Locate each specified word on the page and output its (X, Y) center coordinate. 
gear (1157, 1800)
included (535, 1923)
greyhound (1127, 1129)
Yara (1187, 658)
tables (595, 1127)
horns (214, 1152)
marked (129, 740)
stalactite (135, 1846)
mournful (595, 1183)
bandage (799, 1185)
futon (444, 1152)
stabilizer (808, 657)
:::::
§ WAT WORDT GEVRAAGD
Zoek in het materiaal hierboven elke regel waarin de tekenreeks "page" voorkomt en schrijf die regels over. Let op het verschil tussen hoofdletters en kleine letters.

§ RESULTAAT
Locate each specified word on the page and output its (X, Y) center coordinate. 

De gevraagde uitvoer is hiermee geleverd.